Task statement: Task for the records below: copy exactly, and only, the line containing "LS102: speaker 32R" and every line after it to the end, with pictures left out.

Change detection data
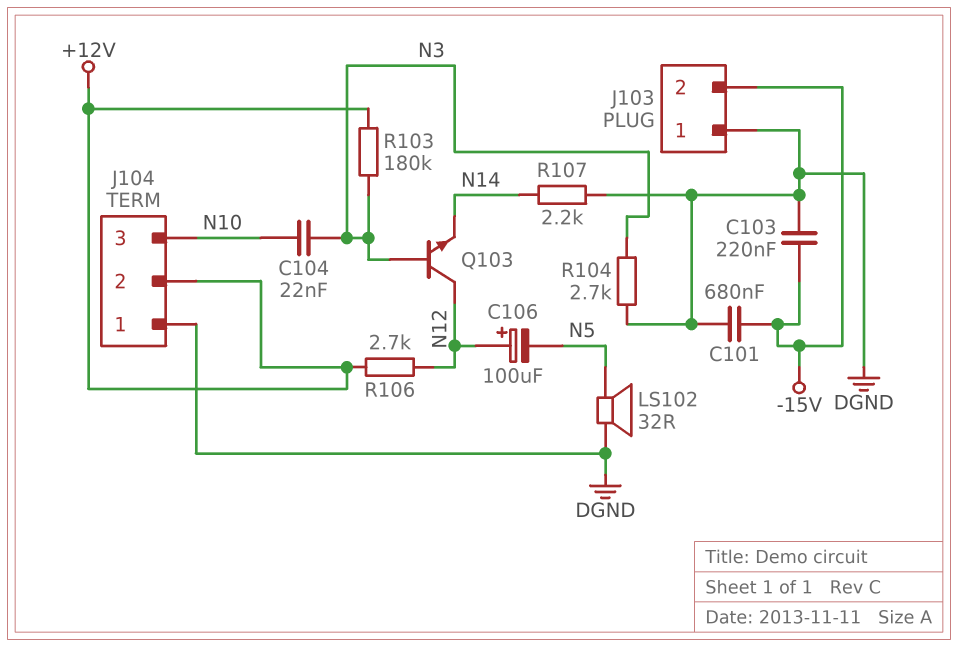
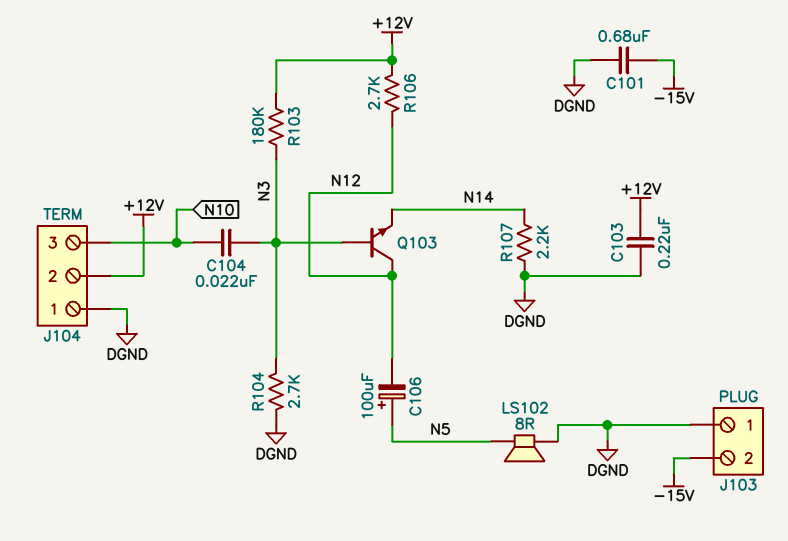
C103: 220nF (-15V, DGND) -> 220nF (+12V, DGND)
C106: 100uF (plus N12, minus N5) -> 100uF (plus N5, minus N12)
LS102: speaker 32R (DGND, N5) -> speaker 8R (DGND, N5)

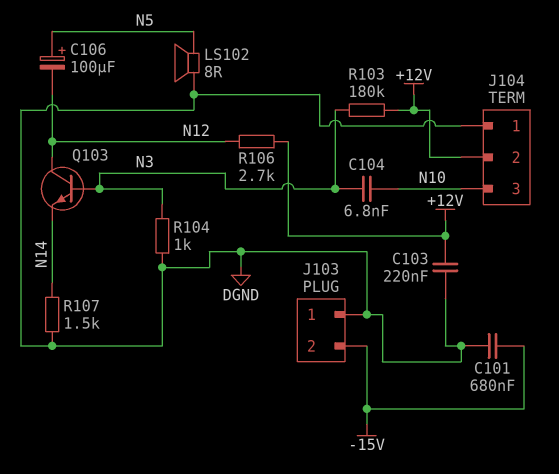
C104: 22nF (N3, N10) -> 6.8nF (N3, N10)
R104: 2.7k (DGND, N3) -> 1k (DGND, N3)
R107: 2.2k (DGND, N14) -> 1.5k (DGND, N14)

Written solution:
LS102: speaker 32R (DGND, N5) -> speaker 8R (DGND, N5)

C104: 22nF (N3, N10) -> 6.8nF (N3, N10)
R104: 2.7k (DGND, N3) -> 1k (DGND, N3)
R107: 2.2k (DGND, N14) -> 1.5k (DGND, N14)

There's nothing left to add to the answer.